### Directions for this task
Write the listing below out again exactly, dropping the images.

### Entries supplied
◇ ◇ ◇ ◇
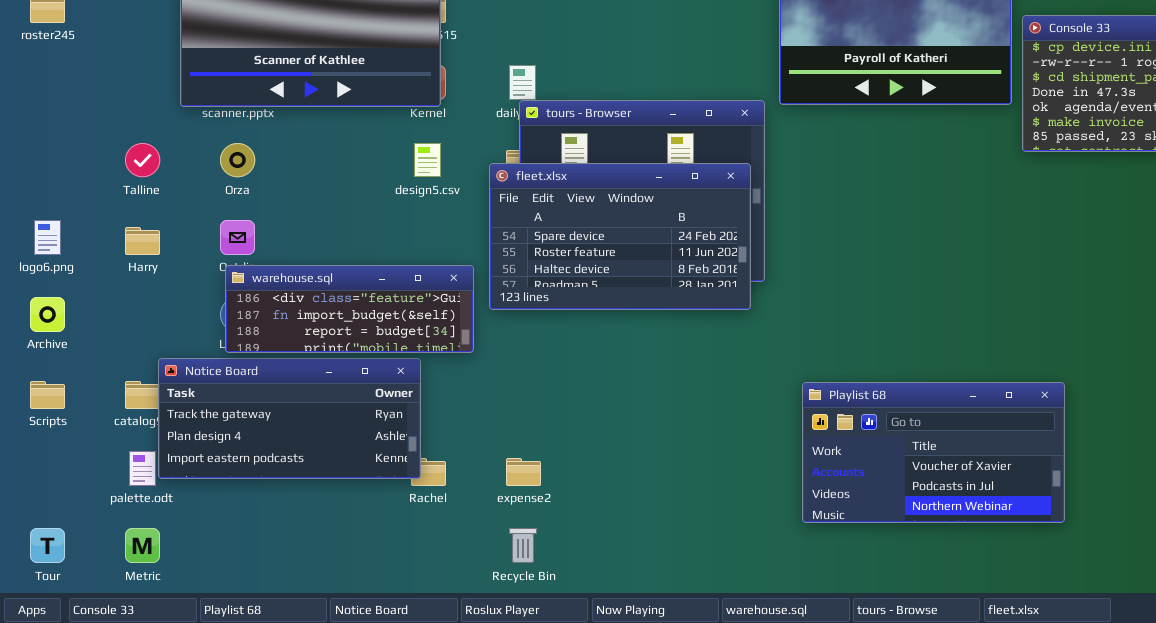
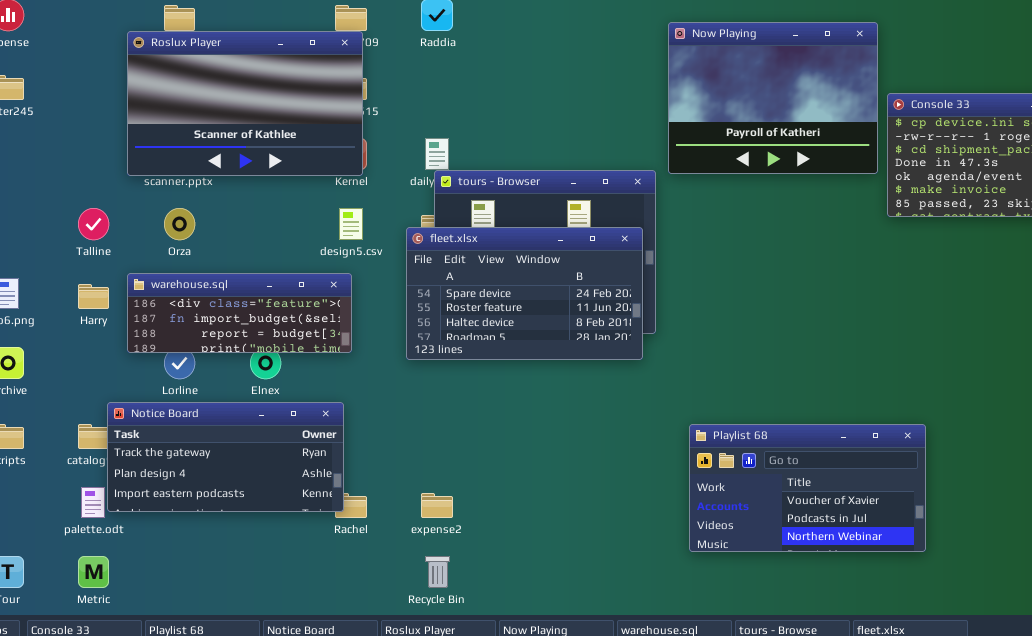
warehouse.sql: [225,265,474,353] -> [127,273,352,353], moved

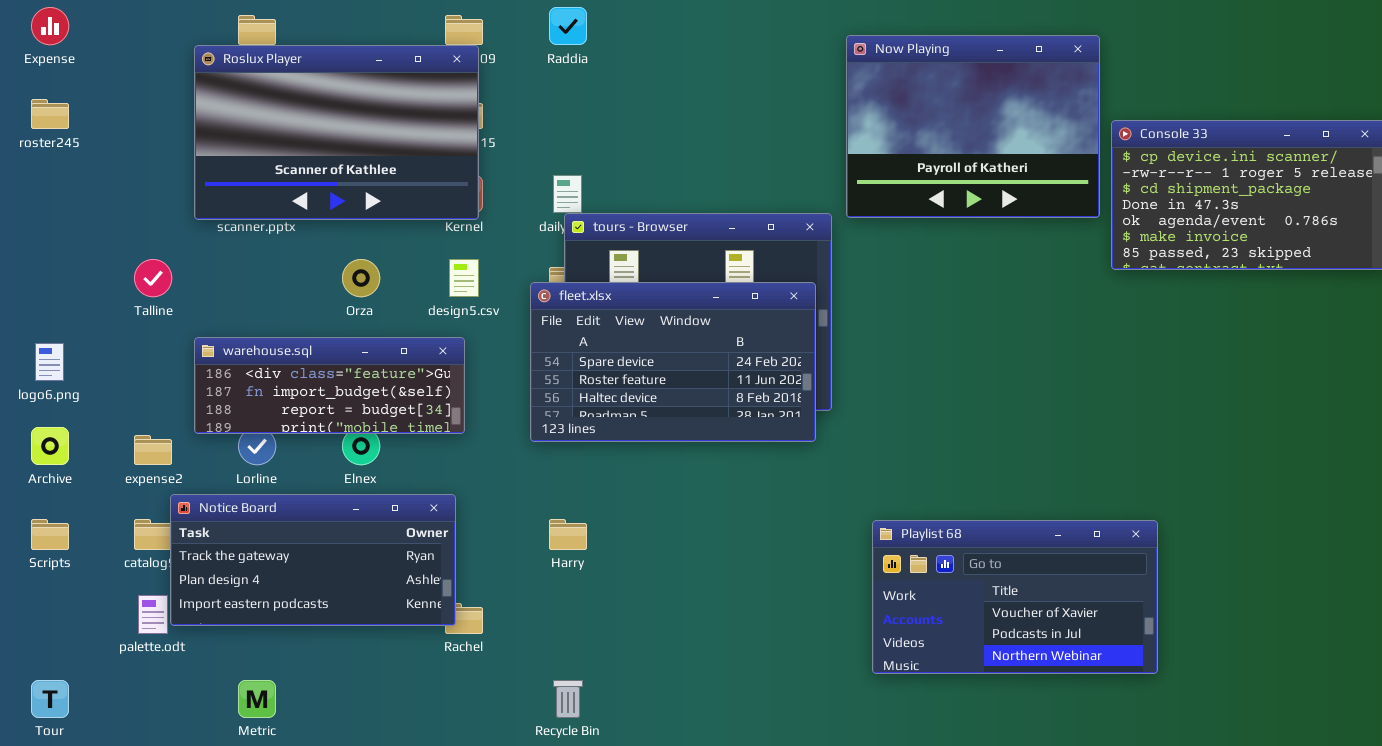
Orza: [164,208,195,240] -> [342,259,380,297], moved
Harry: [78,284,109,309] -> [549,519,587,550], moved
expense2: [421,493,453,518] -> [134,435,172,465], moved
Metric: [78,556,109,588] -> [238,680,276,718], moved

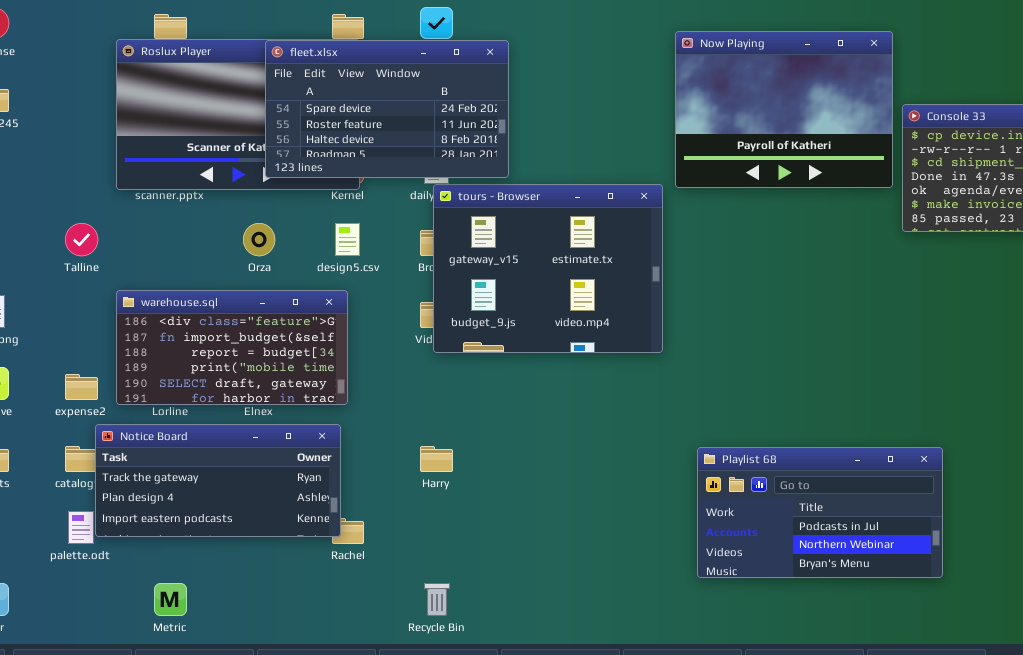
fleet.xlsx: [530,282,816,442] -> [265,40,509,178], moved
warehouse.sql: [194,337,465,434] -> [116,290,348,405], resized
Playlist 68: [872,520,1158,674] -> [697,447,943,578], scrolled down 1 row

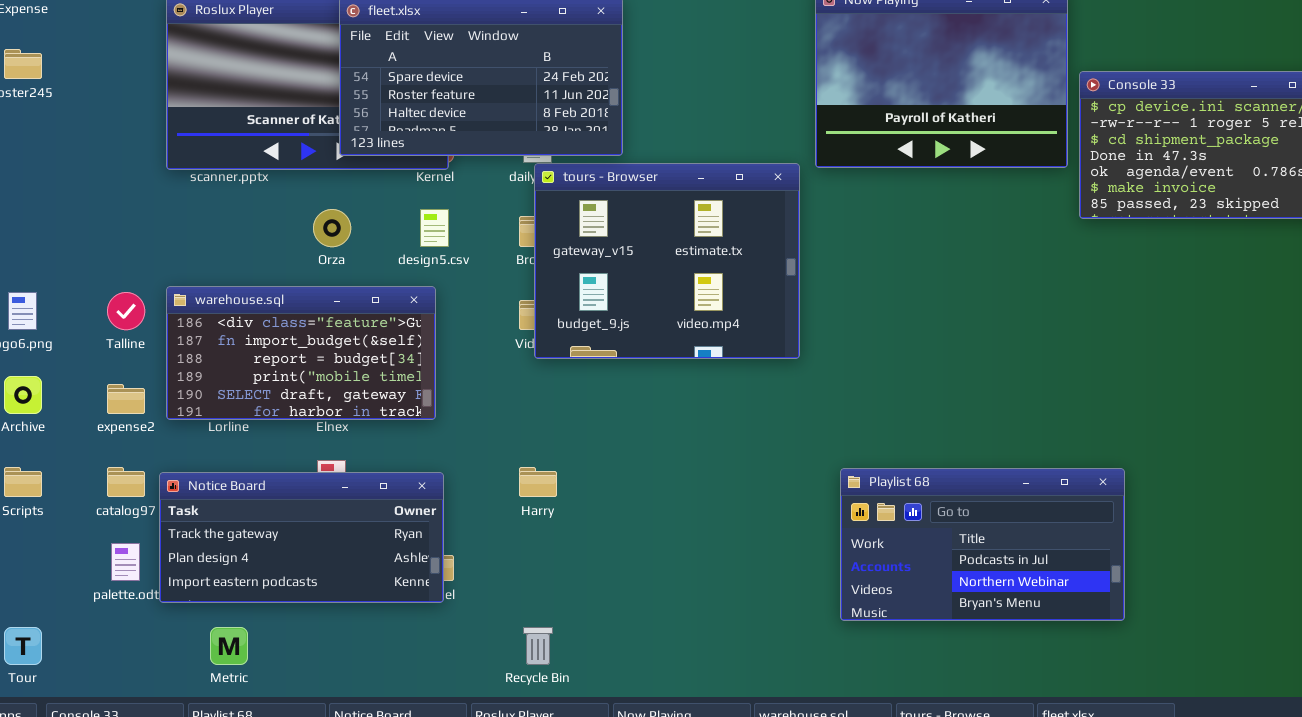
Talline: [65,223,98,256] -> [107,292,145,330], moved
Notice Board: [95,424,341,537] -> [159,472,444,603], moved

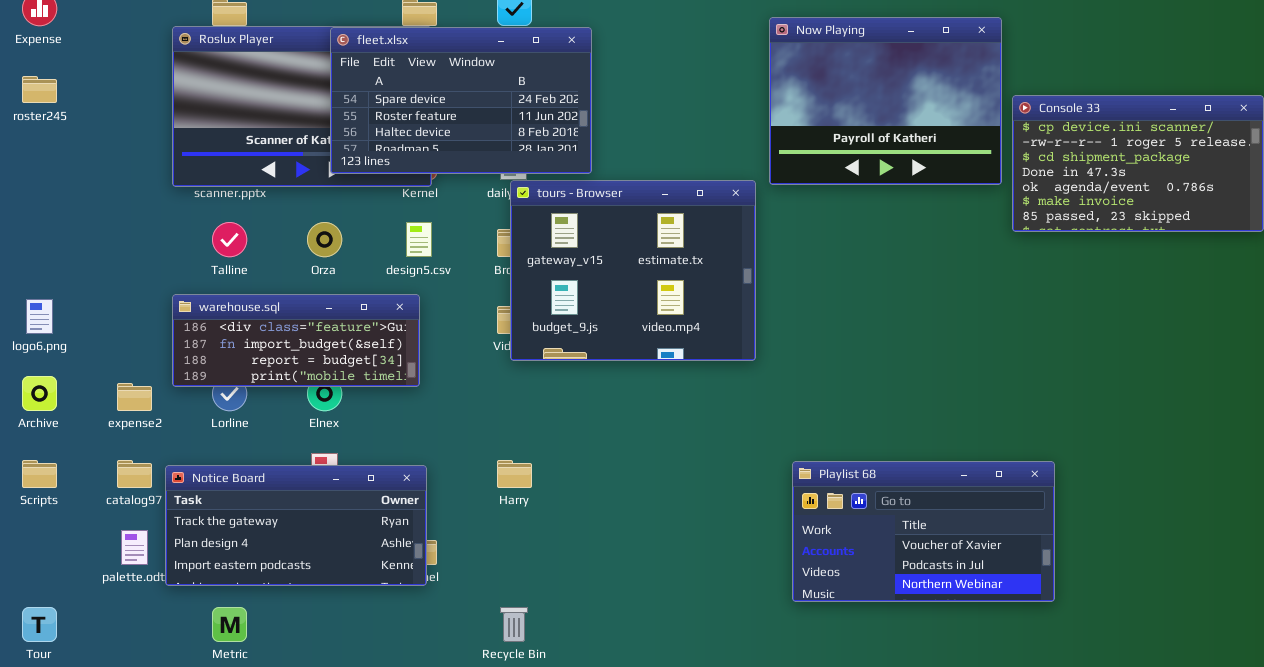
warehouse.sql: [166,286,436,420] -> [172,294,420,387], resized
Talline: [107,292,145,330] -> [212,222,247,257], moved
Playlist 68: [840,468,1125,621] -> [792,461,1055,602], scrolled up 1 row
◇ ◇ ◇ ◇
### Solution to this exercise
warehouse.sql: [225,265,474,353] -> [127,273,352,353], moved

Orza: [164,208,195,240] -> [342,259,380,297], moved
Harry: [78,284,109,309] -> [549,519,587,550], moved
expense2: [421,493,453,518] -> [134,435,172,465], moved
Metric: [78,556,109,588] -> [238,680,276,718], moved

fleet.xlsx: [530,282,816,442] -> [265,40,509,178], moved
warehouse.sql: [194,337,465,434] -> [116,290,348,405], resized
Playlist 68: [872,520,1158,674] -> [697,447,943,578], scrolled down 1 row

Talline: [65,223,98,256] -> [107,292,145,330], moved
Notice Board: [95,424,341,537] -> [159,472,444,603], moved

warehouse.sql: [166,286,436,420] -> [172,294,420,387], resized
Talline: [107,292,145,330] -> [212,222,247,257], moved
Playlist 68: [840,468,1125,621] -> [792,461,1055,602], scrolled up 1 row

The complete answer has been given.